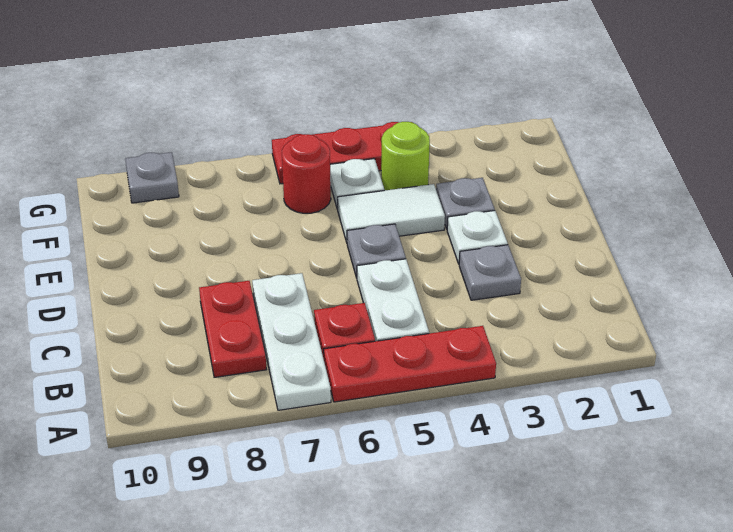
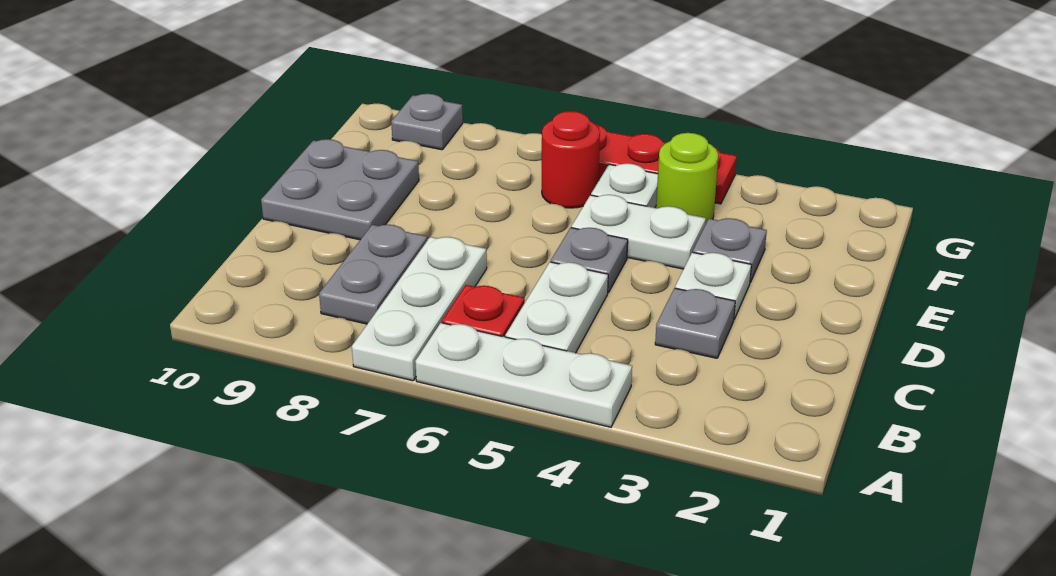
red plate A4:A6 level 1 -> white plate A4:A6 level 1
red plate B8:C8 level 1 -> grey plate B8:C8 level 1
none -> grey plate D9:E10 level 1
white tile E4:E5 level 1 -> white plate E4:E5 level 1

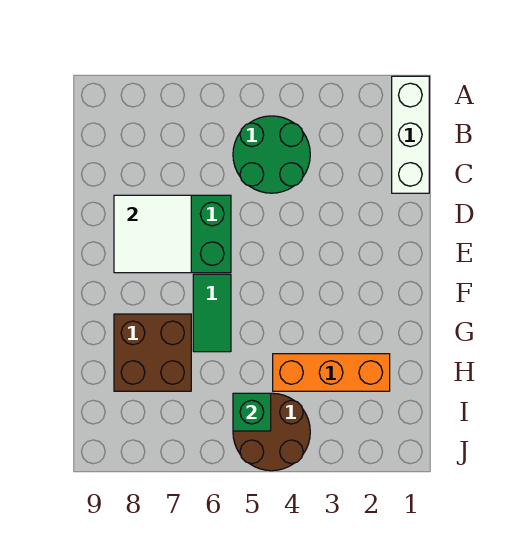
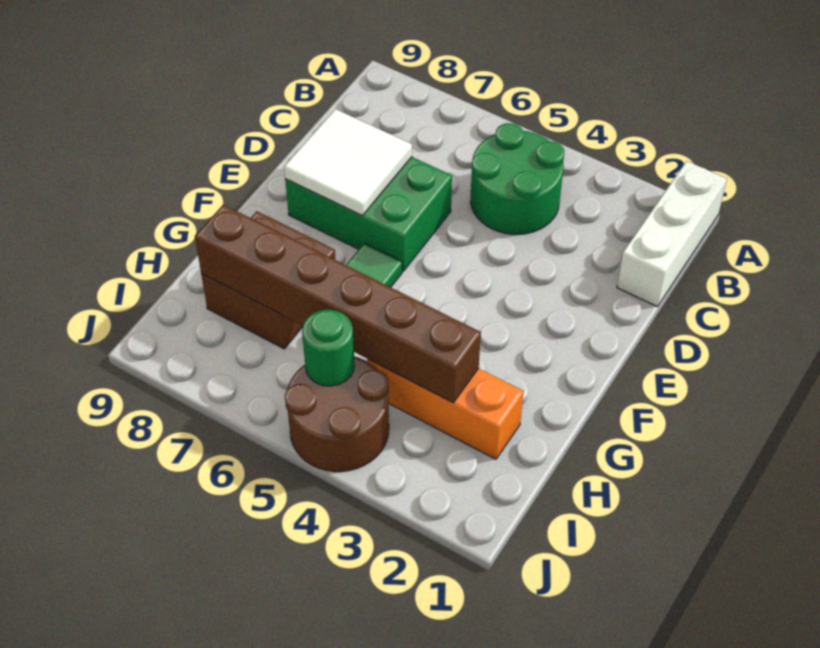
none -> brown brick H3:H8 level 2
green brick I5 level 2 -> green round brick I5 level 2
────────────────────
**What is needed:** Transcribe, please, the lines from the one holding "none -> grey plate D9:E10 level 1" to the final line of the material, both included, exactly and with no extra lines, and skip the pictures.

**Response below:**
none -> grey plate D9:E10 level 1
white tile E4:E5 level 1 -> white plate E4:E5 level 1

none -> brown brick H3:H8 level 2
green brick I5 level 2 -> green round brick I5 level 2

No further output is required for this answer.